### [ABOUT THIS TASK]
Check each line of the data below for the word "brown". How many lines have it? Answer with the number alone.

### [Data records]
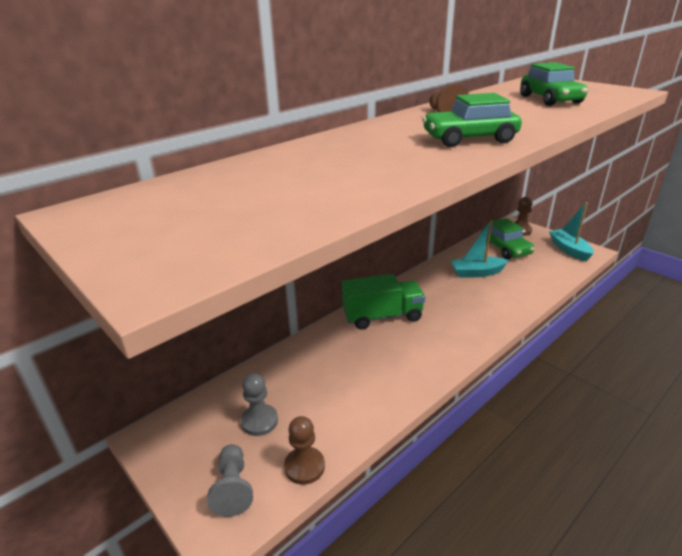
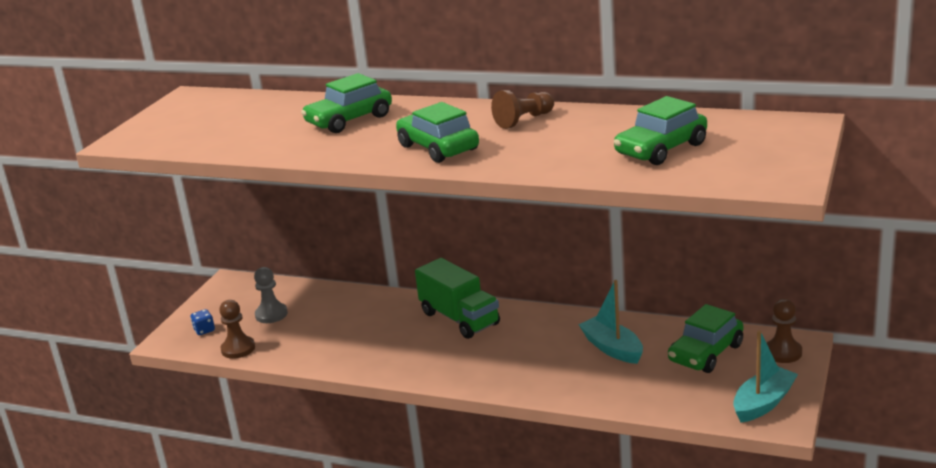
camera: 65 degrees right, 5 degrees down
(233, 488) = (204, 330): grey pawn -> blue dice
(342, 155) = (349, 120): none -> green car

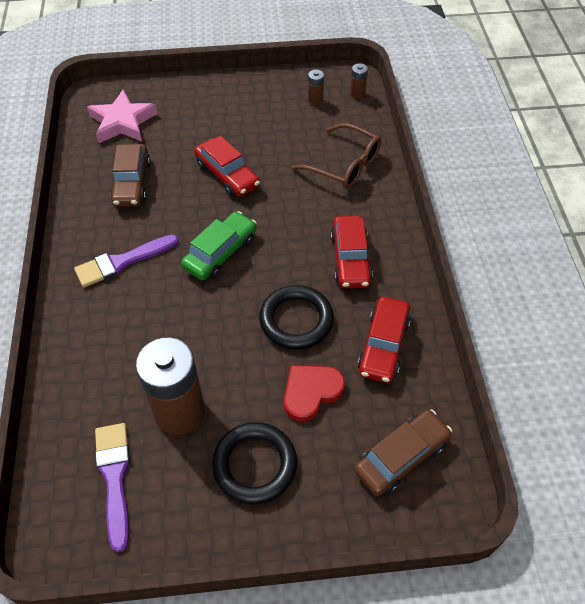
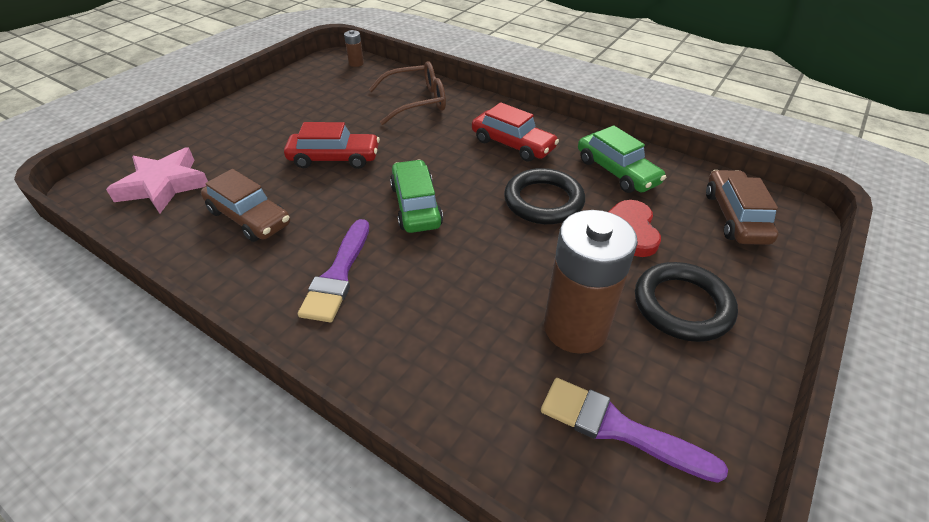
camera: 50 degrees left, 10 degrees down
(315, 100) = (329, 81): brown battery -> none
(383, 345) = (617, 171): red car -> green car

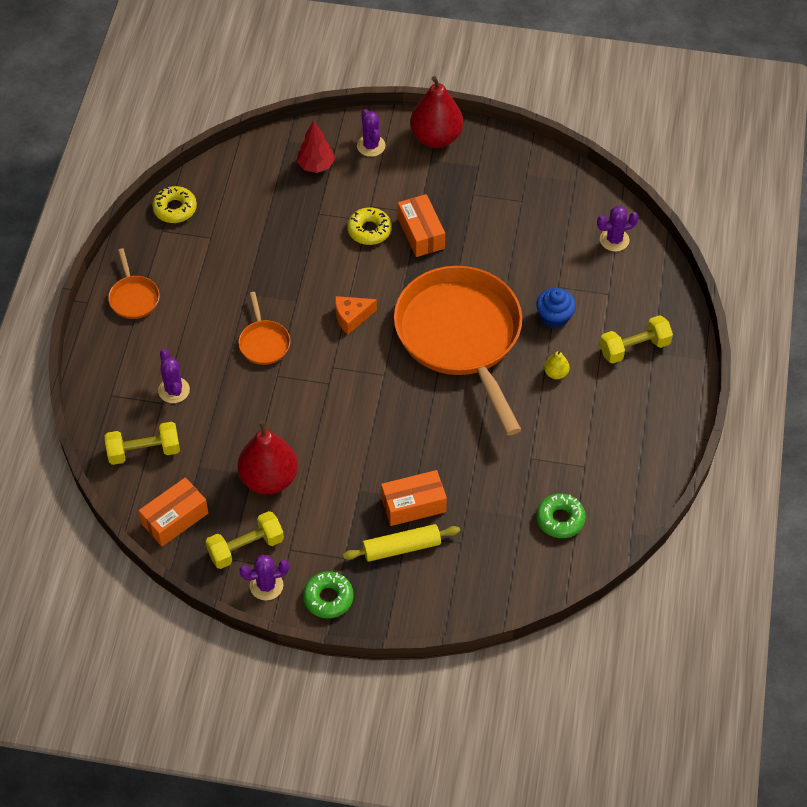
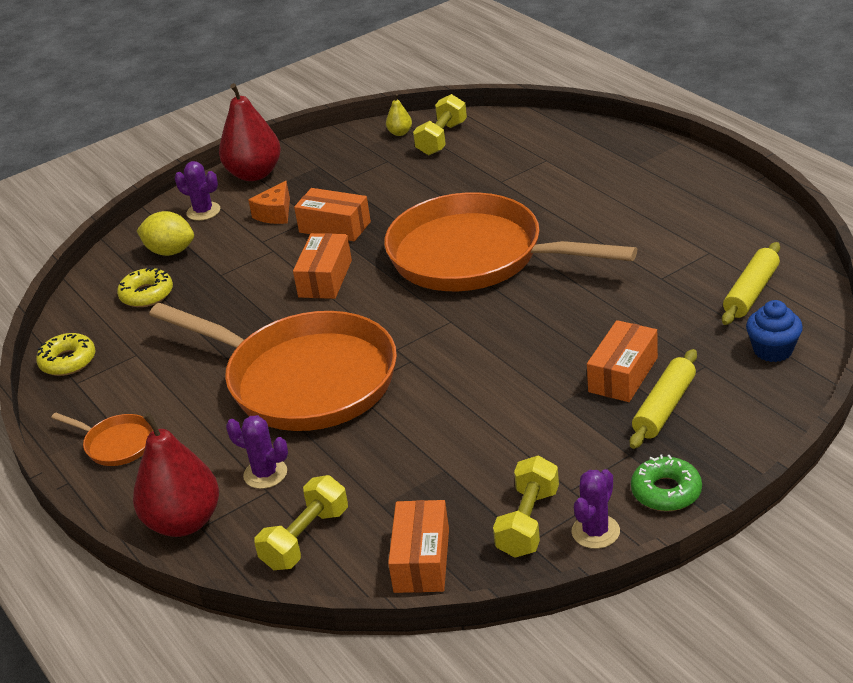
camera: 40 degrees left, 20 degrees down
(264, 342) = (303, 380): orange pan -> orange pan, size x2.48
(269, 479) = (465, 459): red pear -> red pear (184, 522)
(316, 165) = (170, 251): red tree -> yellow lemon
(351, 317) = (360, 310): orange cheese -> orange cheese (275, 214)
(364, 273) = (325, 279): none -> orange box
(369, 230) = (285, 254): yellow donut -> yellow donut (147, 294)
(554, 317) = (529, 197): blue cupcake -> blue cupcake (773, 350)
(555, 373) = (588, 222): yellow pear -> yellow pear (400, 133)
(560, 519) = (751, 292): green donut -> yellow rolling pin
(614, 240) = (497, 134): purple cactus -> none
(634, 348) = (619, 171): yellow dumbbell -> yellow dumbbell (442, 139)

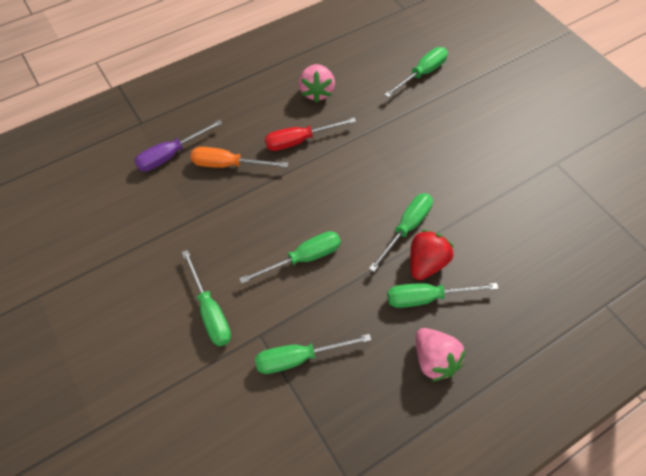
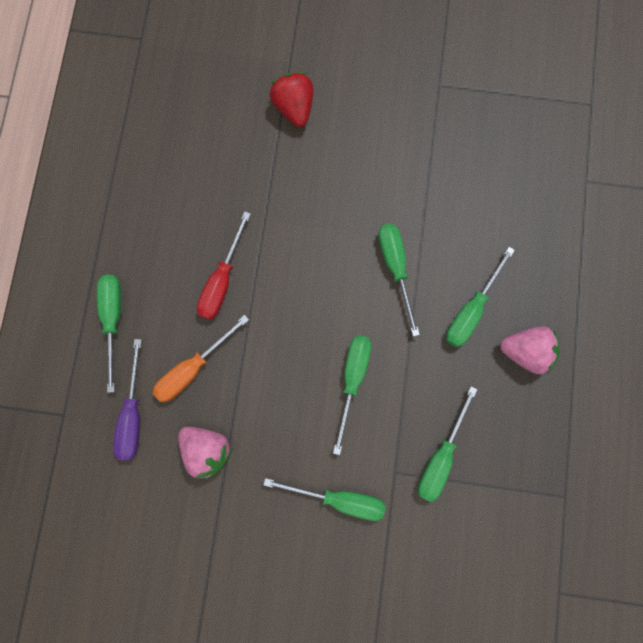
camera: 50 degrees left, 20 degrees up
(317, 92) = (176, 216): pink strawberry -> pink strawberry (207, 450)
(422, 74) = (242, 100): green screwdriver -> green screwdriver (113, 320)
(426, 263) = (441, 282): red strawberry -> red strawberry (294, 107)

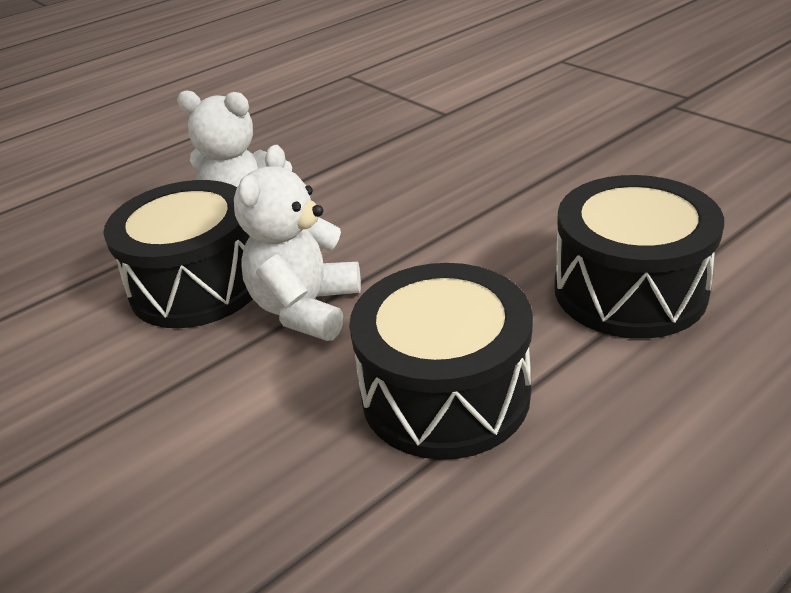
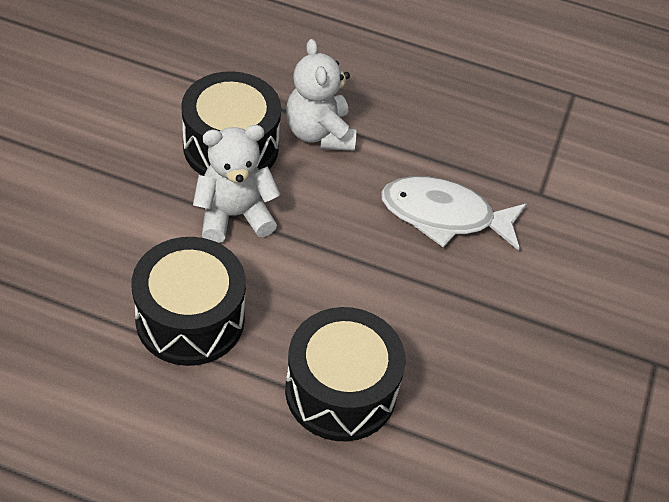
camera: 50 degrees right, 15 degrees up
(429, 167) = (444, 216): none -> white fish

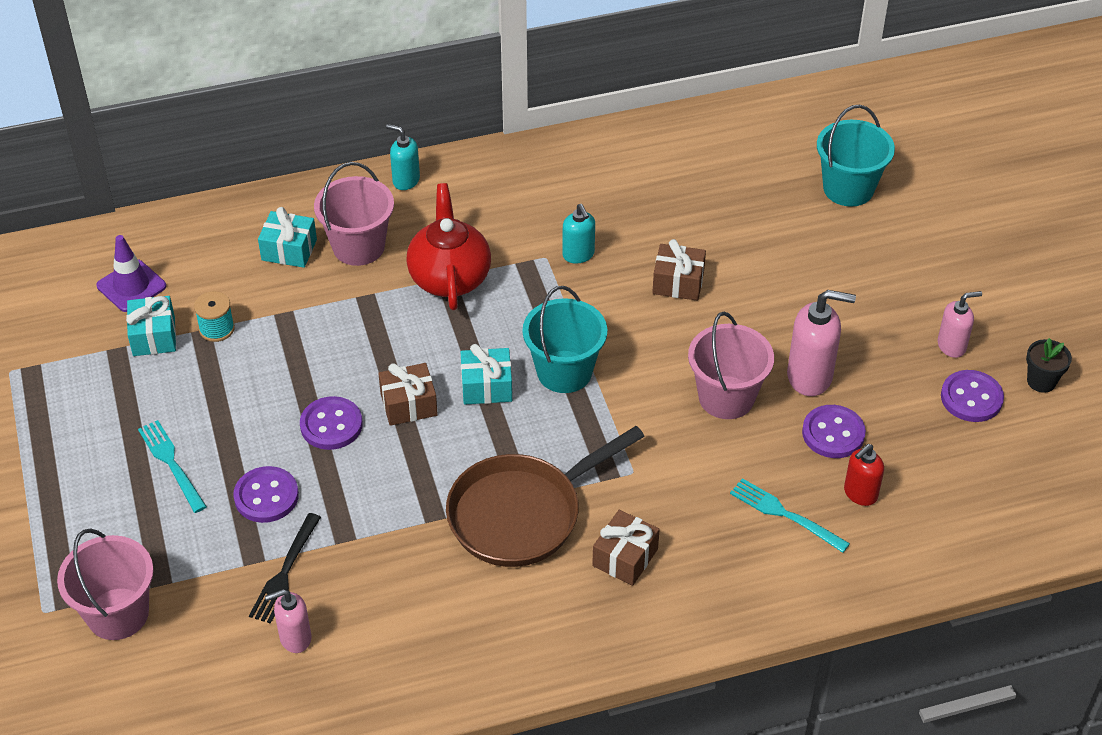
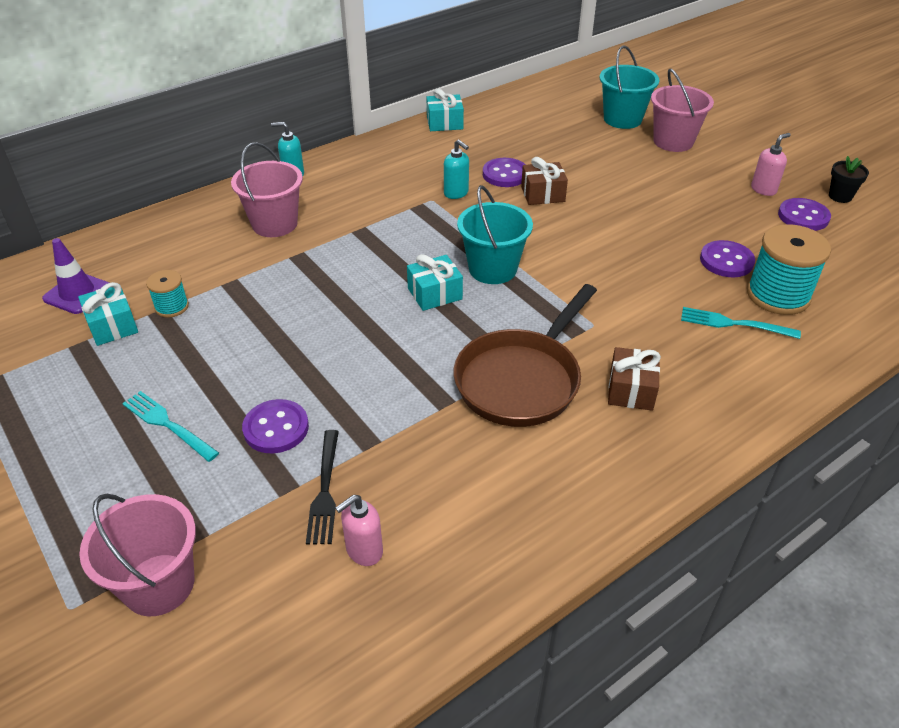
camera: 20 degrees left, 5 degrees down
(289, 250) = (215, 238): turquoise gift -> turquoise gift (444, 123)
(331, 425) = (312, 354): purple button -> purple button (505, 174)
(409, 404) = (374, 322): brown gift -> none
(449, 277) = (362, 228): red teapot -> none
(726, 397) = (630, 257): pink bucket -> pink bucket (673, 141)
(810, 376) = (681, 229): pink soap dispenser -> none
(860, 493) = (778, 295): red soap dispenser -> turquoise spool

### [OUTPUT FOR THIS EXERCISE]
2